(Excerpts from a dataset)
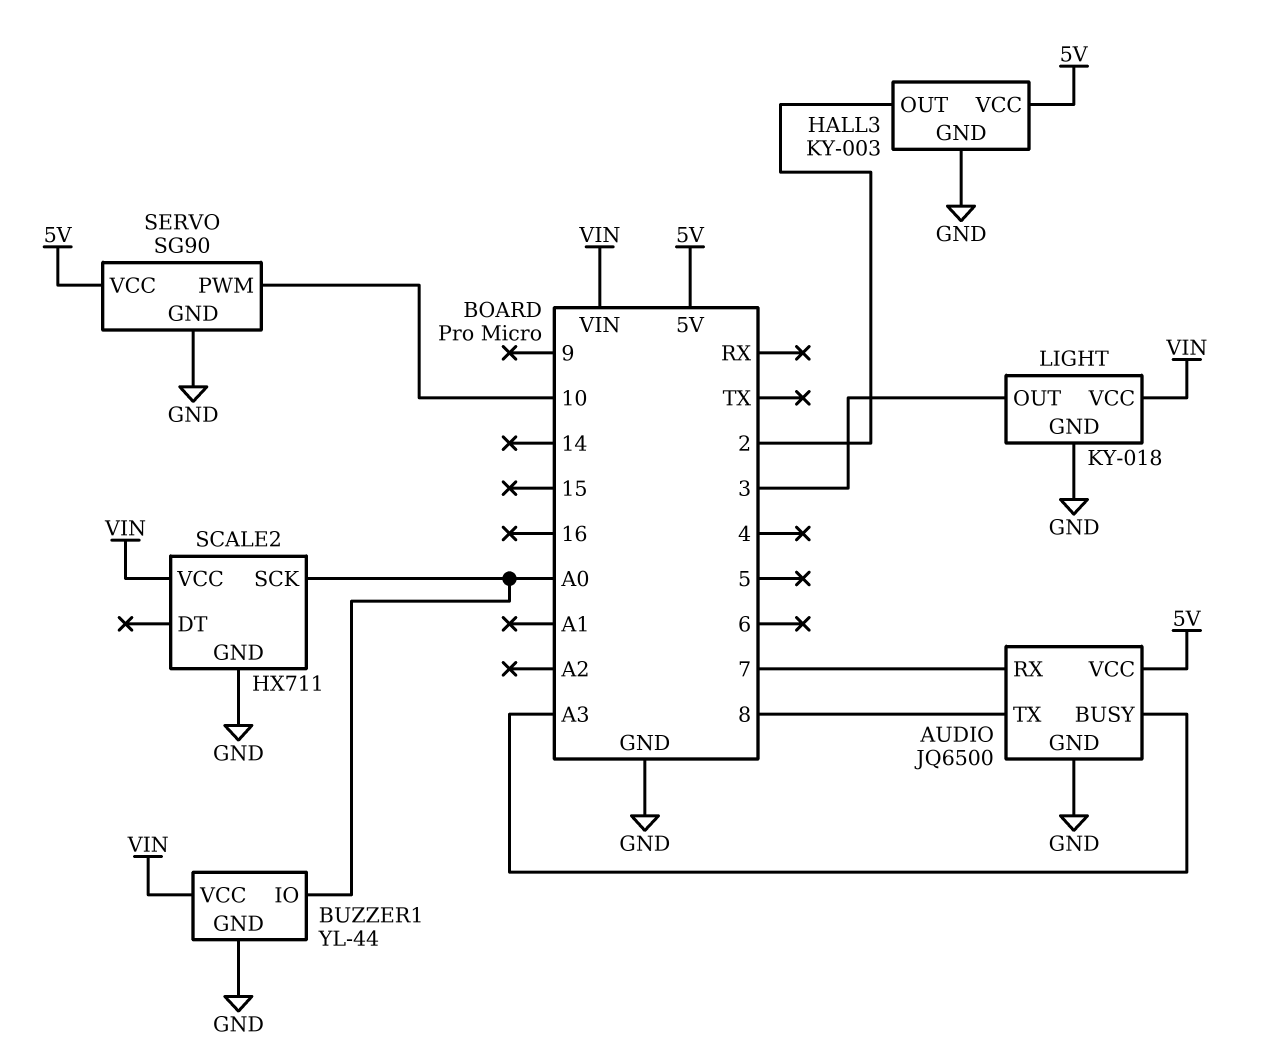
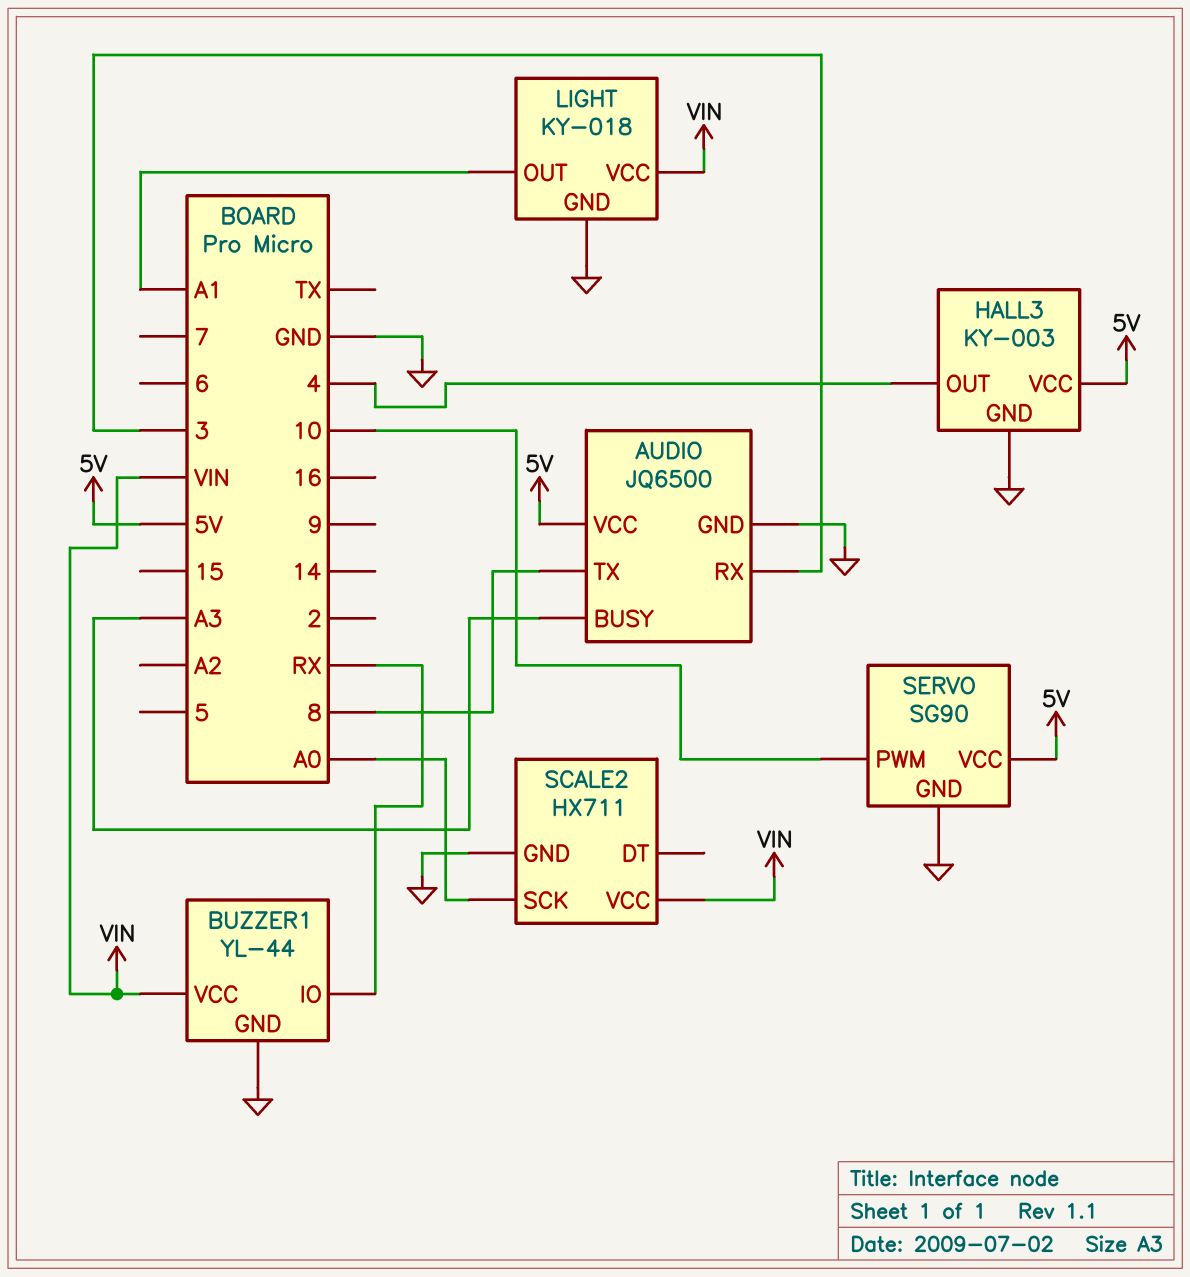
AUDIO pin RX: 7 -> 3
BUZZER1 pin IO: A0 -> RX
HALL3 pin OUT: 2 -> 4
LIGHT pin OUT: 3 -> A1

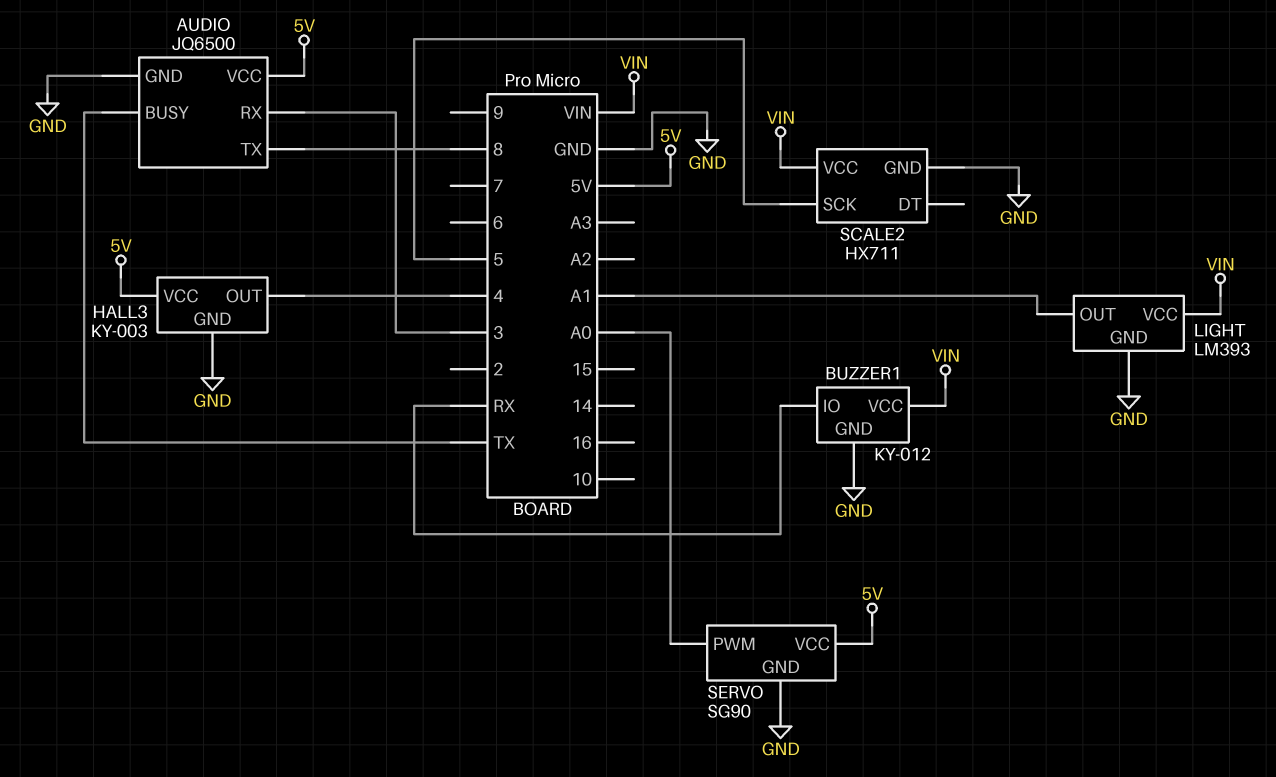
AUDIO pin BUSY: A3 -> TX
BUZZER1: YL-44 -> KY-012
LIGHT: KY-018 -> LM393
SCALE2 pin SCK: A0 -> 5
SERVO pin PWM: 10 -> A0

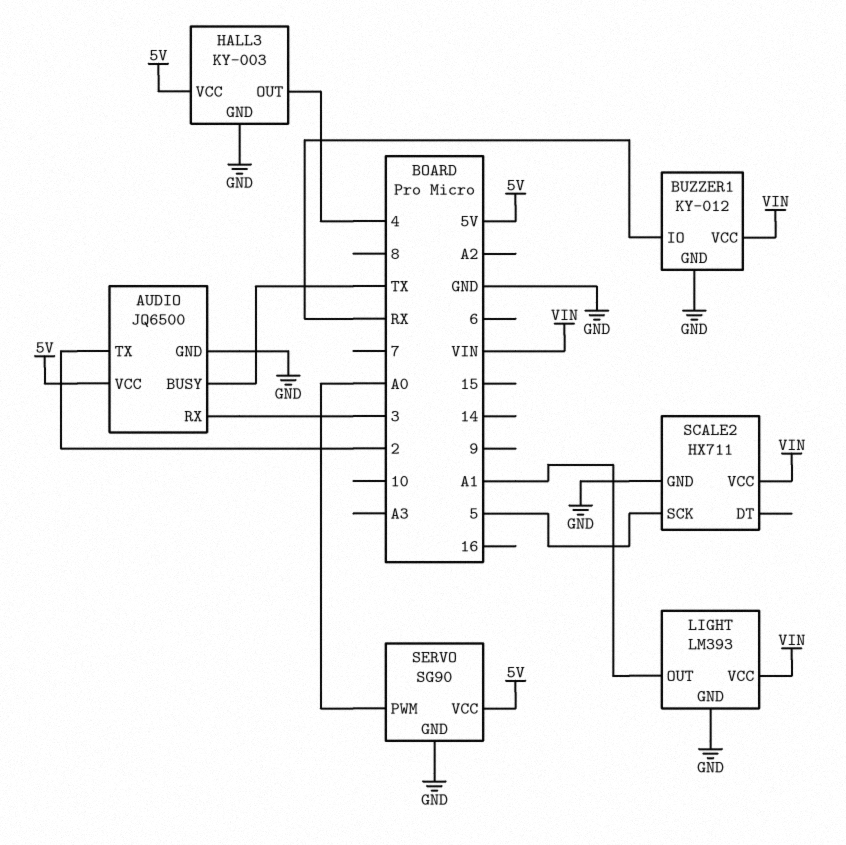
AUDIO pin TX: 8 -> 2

Problem to work on — Pictures excluded, return exactly the lines from the one with "SCALE2 pin SCK: A0 -> 5" through the final line of the entries above, both included.

Output for this task —
SCALE2 pin SCK: A0 -> 5
SERVO pin PWM: 10 -> A0

AUDIO pin TX: 8 -> 2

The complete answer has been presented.